— Information shown —
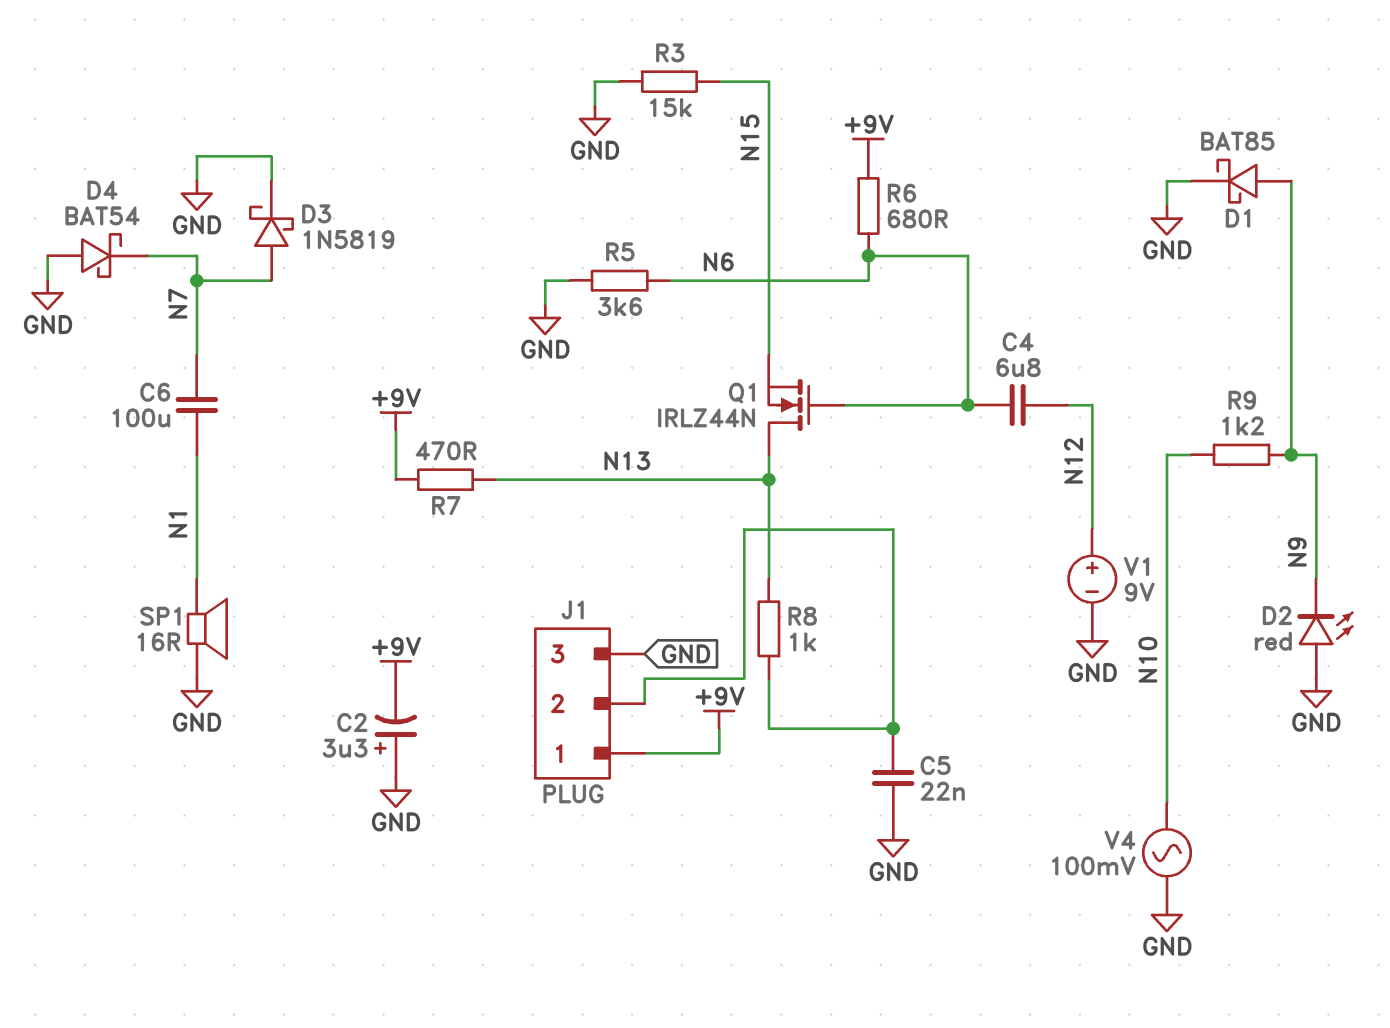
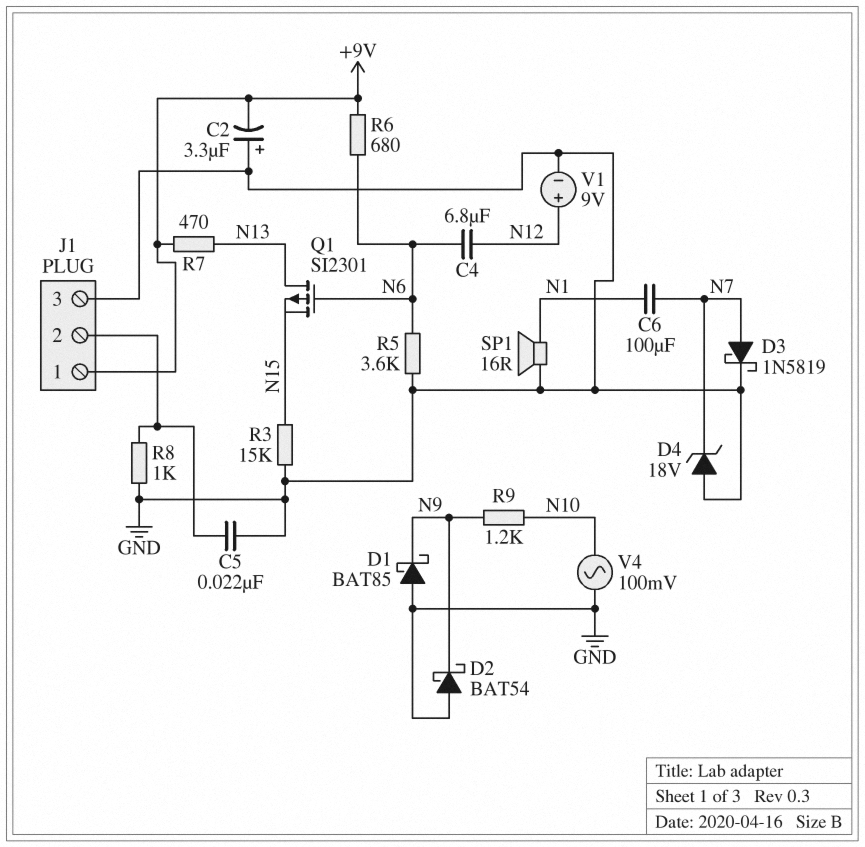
D1: schottky BAT85 (A N9, K GND) -> schottky BAT85 (A GND, K N9)
D2: LED red (A GND, K N9) -> schottky BAT54 (A GND, K N9)
D4: schottky BAT54 (A GND, K N7) -> zener 18V (A GND, K N7)
Q1: NMOS IRLZ44N (G N6, D N13, S N15) -> PMOS SI2301 (G N6, D N13, S N15)
R8: 1k (J1/2, N13) -> 1k (GND, J1/2)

— Task brief —
Print the full listing above again with exact wording and no images.

— Task solution —
D1: schottky BAT85 (A N9, K GND) -> schottky BAT85 (A GND, K N9)
D2: LED red (A GND, K N9) -> schottky BAT54 (A GND, K N9)
D4: schottky BAT54 (A GND, K N7) -> zener 18V (A GND, K N7)
Q1: NMOS IRLZ44N (G N6, D N13, S N15) -> PMOS SI2301 (G N6, D N13, S N15)
R8: 1k (J1/2, N13) -> 1k (GND, J1/2)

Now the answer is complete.